[Colored shape movement records]
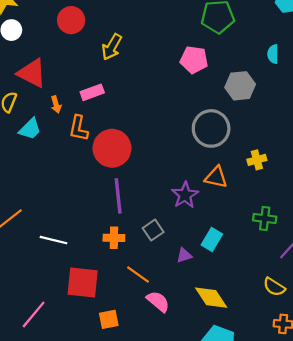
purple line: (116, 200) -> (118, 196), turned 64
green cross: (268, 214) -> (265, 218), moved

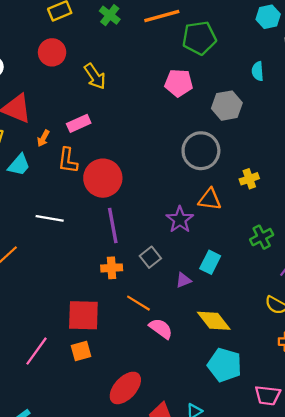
yellow arrow: (112, 47) -> (95, 76), turned -60
orange arrow: (56, 104) -> (43, 138), turned 49
green cross: (265, 218) -> (262, 237), turned -30
white line: (53, 240) -> (50, 218), moved
orange square: (109, 319) -> (81, 351), moved

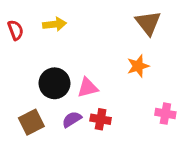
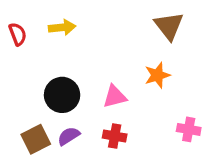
pink triangle: (88, 88) -> (115, 97), moved
purple semicircle: (72, 119) -> (69, 136), moved

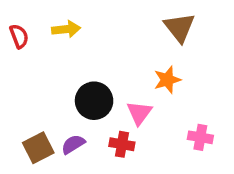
black circle: (62, 95) -> (94, 101), moved
pink triangle: (115, 97) -> (139, 113), moved, turned -40

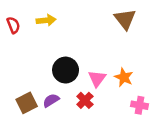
orange star: (167, 80) -> (124, 77), moved, turned -30
pink cross: (200, 137) -> (140, 105), moved
red cross: (122, 144) -> (85, 100), turned 35

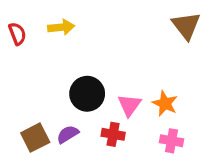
brown triangle: (125, 19) -> (186, 26), moved
red cross: (85, 100) -> (113, 134), turned -35
pink cross: (140, 105) -> (171, 141), moved

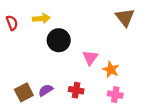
black circle: (87, 94) -> (59, 40), moved
pink triangle: (129, 105) -> (90, 58), moved

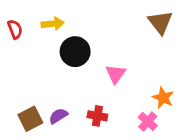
orange star: (111, 70) -> (163, 98), moved
pink cross: (115, 95) -> (148, 122), turned 32

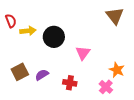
yellow arrow: (53, 24) -> (28, 31), moved
purple semicircle: (58, 116) -> (42, 75), moved
brown square: (30, 119) -> (20, 72), moved

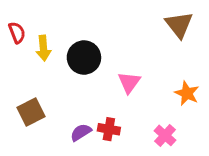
yellow arrow: (28, 31) -> (43, 48), turned 91
orange star: (117, 70) -> (187, 93), moved
purple semicircle: (42, 75) -> (81, 132), moved

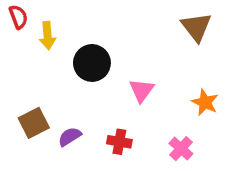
red semicircle: (17, 33) -> (18, 17), moved
yellow arrow: (43, 48) -> (47, 36), moved
purple semicircle: (81, 132) -> (70, 137), moved

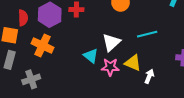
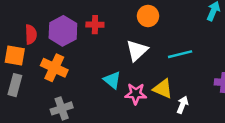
white triangle: (111, 42) -> (137, 51), moved
gray cross: (31, 79) -> (62, 108), moved

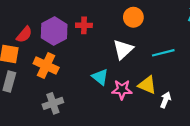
red semicircle: (31, 34) -> (24, 34), turned 42

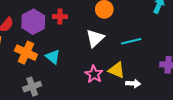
cyan triangle: (100, 77) -> (53, 57), moved
pink star: (122, 90) -> (94, 74), turned 30
white arrow: (166, 100) -> (133, 83), turned 72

[DIRECTIONS]: Excluding the pictures, write out exactly the lines from the line that contains "orange star: (167, 80)" through the end of the records.

[ANSWER AREA]:
orange star: (167, 80) -> (124, 77), moved, turned -30
pink cross: (200, 137) -> (140, 105), moved
red cross: (122, 144) -> (85, 100), turned 35

brown triangle: (125, 19) -> (186, 26), moved
red cross: (85, 100) -> (113, 134), turned -35
pink cross: (140, 105) -> (171, 141), moved

black circle: (87, 94) -> (59, 40), moved
pink triangle: (129, 105) -> (90, 58), moved

orange star: (111, 70) -> (163, 98), moved
pink cross: (115, 95) -> (148, 122), turned 32

yellow arrow: (53, 24) -> (28, 31), moved
purple semicircle: (58, 116) -> (42, 75), moved
brown square: (30, 119) -> (20, 72), moved

yellow arrow: (28, 31) -> (43, 48), turned 91
orange star: (117, 70) -> (187, 93), moved
purple semicircle: (42, 75) -> (81, 132), moved

red semicircle: (17, 33) -> (18, 17), moved
yellow arrow: (43, 48) -> (47, 36), moved
purple semicircle: (81, 132) -> (70, 137), moved

white triangle: (111, 42) -> (137, 51), moved
gray cross: (31, 79) -> (62, 108), moved

red semicircle: (31, 34) -> (24, 34), turned 42

cyan triangle: (100, 77) -> (53, 57), moved
pink star: (122, 90) -> (94, 74), turned 30
white arrow: (166, 100) -> (133, 83), turned 72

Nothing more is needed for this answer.